→ **THE TASK**
Copy out all lines of the listing below that hold "purple".

→ **THE INPUT**
________________________

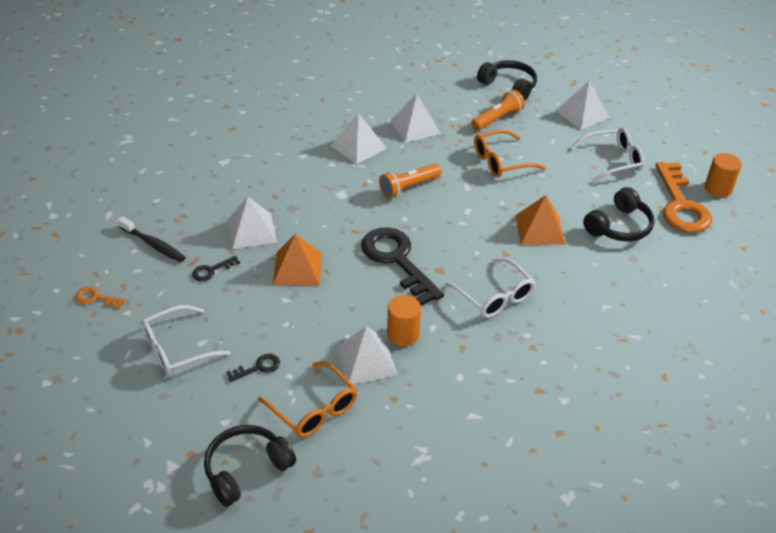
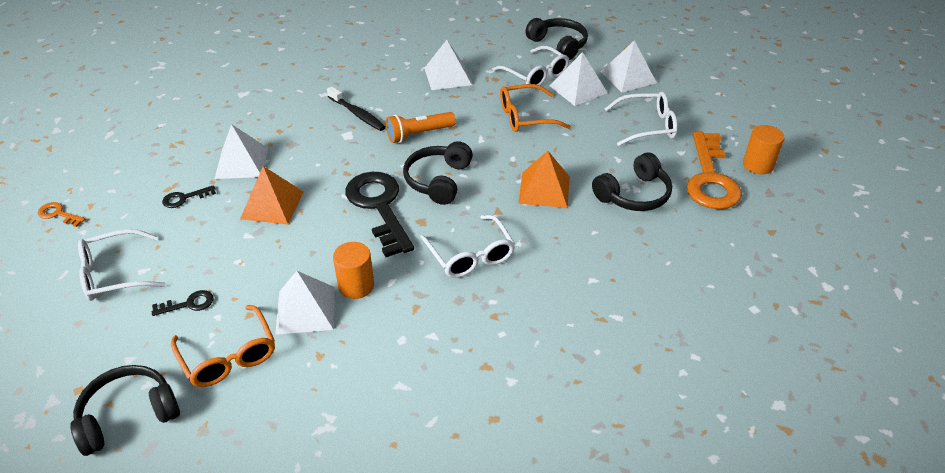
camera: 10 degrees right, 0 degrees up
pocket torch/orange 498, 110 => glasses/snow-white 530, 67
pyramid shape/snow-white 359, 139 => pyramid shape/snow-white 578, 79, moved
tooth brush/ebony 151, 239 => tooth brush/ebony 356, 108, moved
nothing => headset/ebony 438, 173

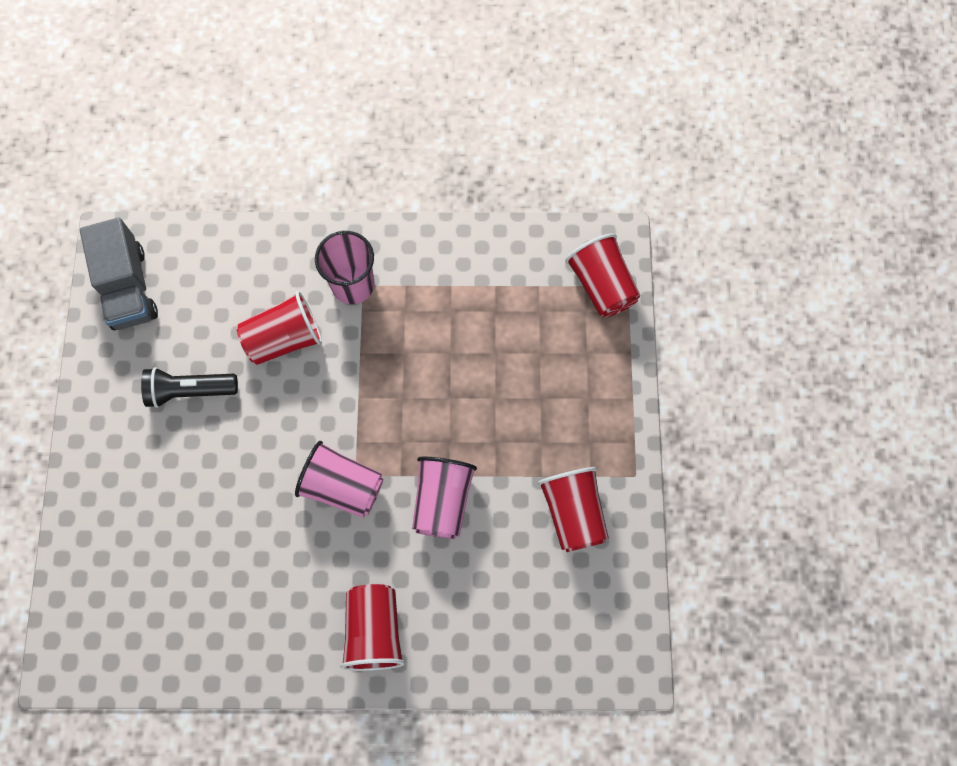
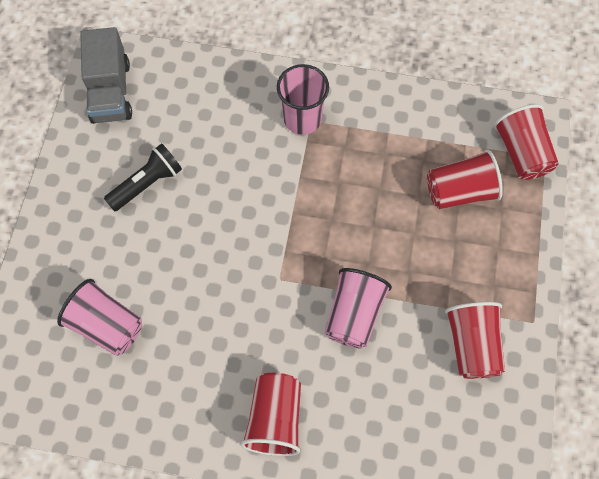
camera: 10 degrees right, 5 degrees down
tumbler/crimson 279, 328 => tumbler/crimson 465, 179, moved
pocket torch/ebony 189, 387 => pocket torch/ebony 143, 177, 135 degrees clockwise
tumbler/rosy 339, 479 => tumbler/rosy 99, 317, moved

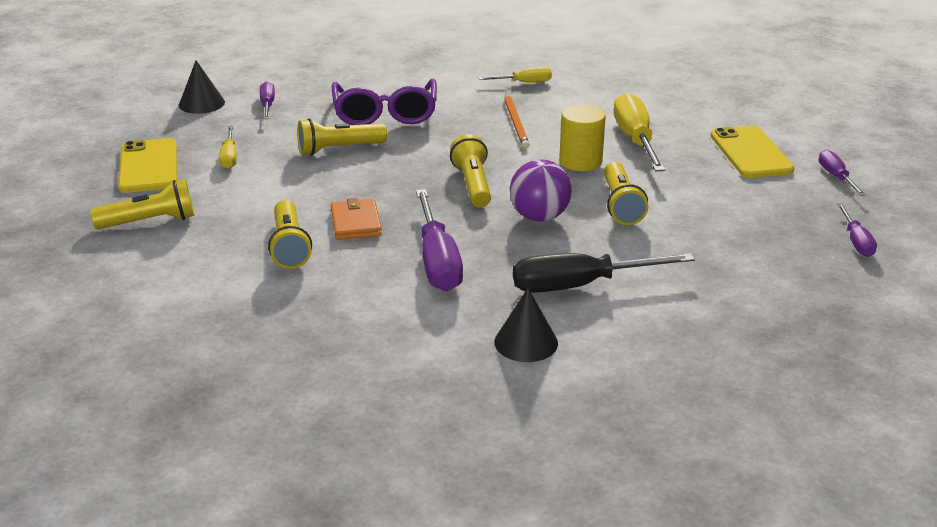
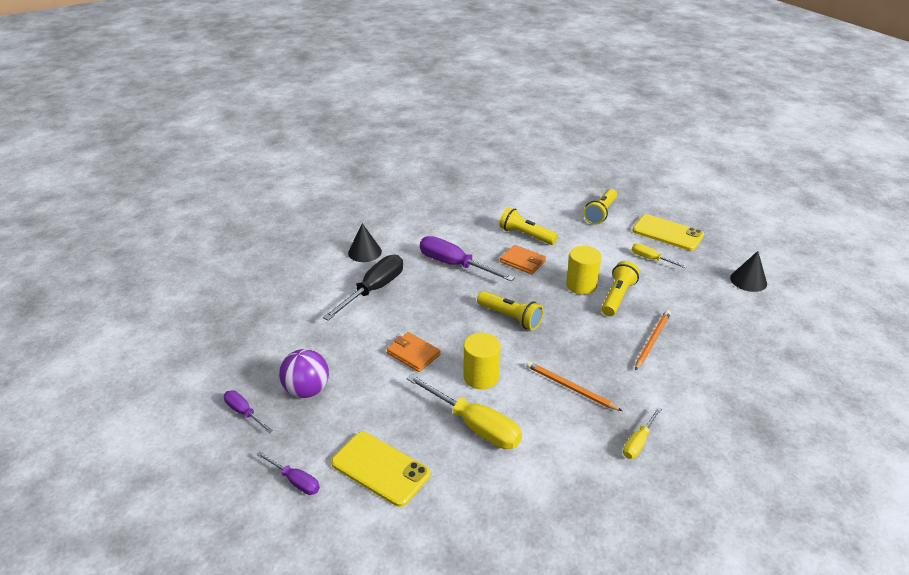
camera: 135 degrees right, 5 degrees up
glasses/royal purple 384, 102 => lead pencil/orange 653, 340
hand screwdriver/royal purple 267, 100 => nothing
sphere/royal purple 541, 190 => sphere/royal purple 304, 373, moved
pocket torch/bright yellow 626, 193 => card wallet/orange 414, 352
nothing => cylinder shape/bright yellow 584, 270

________________________

→ **ANSWER BOX**
glasses/royal purple 384, 102 => lead pencil/orange 653, 340
hand screwdriver/royal purple 267, 100 => nothing
sphere/royal purple 541, 190 => sphere/royal purple 304, 373, moved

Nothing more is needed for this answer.